#### [INPUT FOR THIS TASK]
--- Start ---

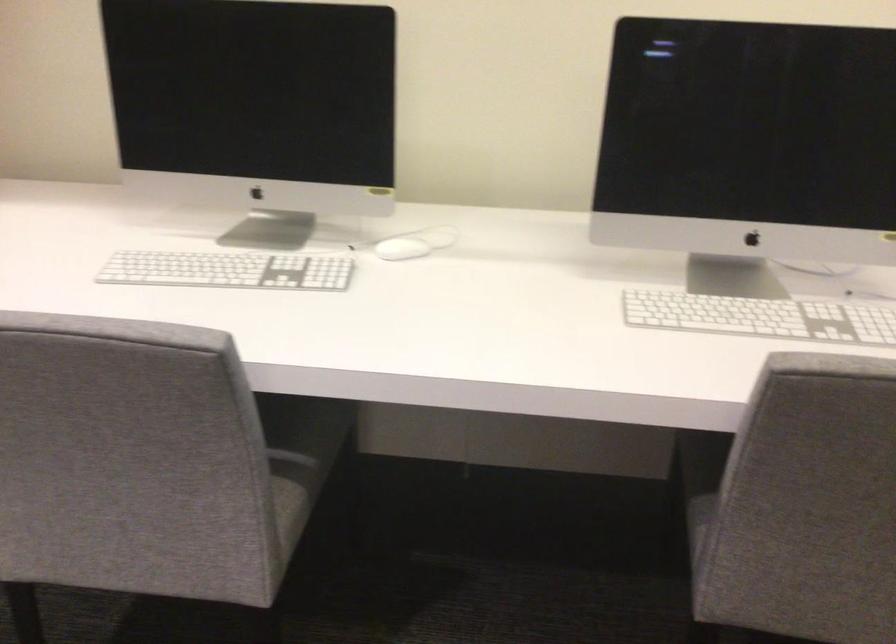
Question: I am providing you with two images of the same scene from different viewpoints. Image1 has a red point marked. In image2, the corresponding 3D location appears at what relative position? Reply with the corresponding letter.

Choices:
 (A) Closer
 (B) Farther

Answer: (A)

--- End ---
--- Start ---

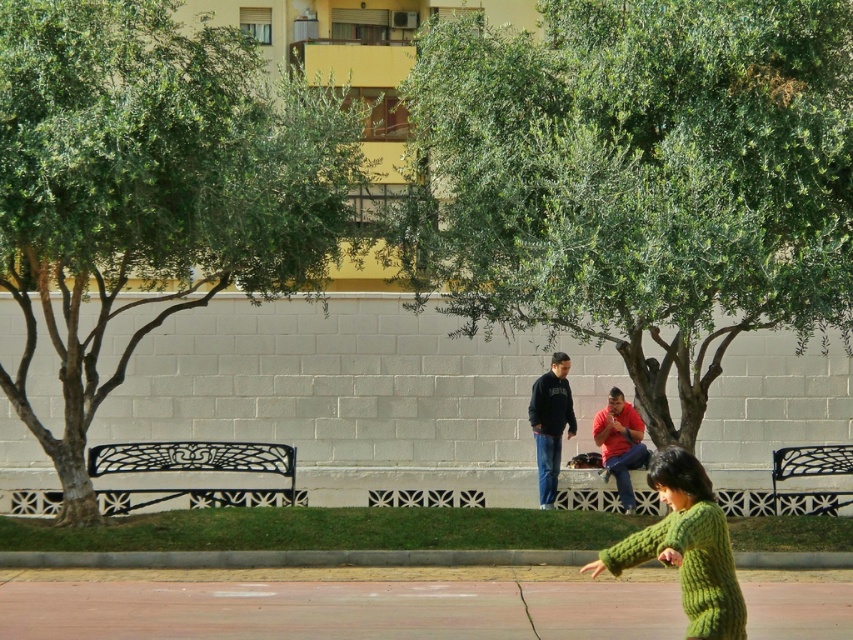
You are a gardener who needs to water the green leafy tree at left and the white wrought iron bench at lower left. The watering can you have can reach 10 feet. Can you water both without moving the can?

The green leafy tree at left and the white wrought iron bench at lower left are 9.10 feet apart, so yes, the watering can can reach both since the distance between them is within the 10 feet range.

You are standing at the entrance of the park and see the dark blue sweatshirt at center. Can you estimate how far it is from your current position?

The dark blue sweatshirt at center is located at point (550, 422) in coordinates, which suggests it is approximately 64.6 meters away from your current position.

--- End ---
--- Start ---

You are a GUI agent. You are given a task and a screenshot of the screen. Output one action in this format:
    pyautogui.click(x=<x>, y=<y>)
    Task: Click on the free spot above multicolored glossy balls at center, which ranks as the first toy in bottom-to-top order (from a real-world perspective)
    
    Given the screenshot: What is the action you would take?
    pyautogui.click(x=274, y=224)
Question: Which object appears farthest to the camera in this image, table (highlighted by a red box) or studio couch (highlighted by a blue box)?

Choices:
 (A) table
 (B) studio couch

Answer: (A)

--- End ---

#### [WHAT YOU WILL DO]
Write out the lines of the entries above, starting with the line containing "Question: I am" and ending with the line containing "(B) Farther", both of them included.

#### [PROBLEM SOLUTION]
Question: I am providing you with two images of the same scene from different viewpoints. Image1 has a red point marked. In image2, the corresponding 3D location appears at what relative position? Reply with the corresponding letter.

Choices:
 (A) Closer
 (B) Farther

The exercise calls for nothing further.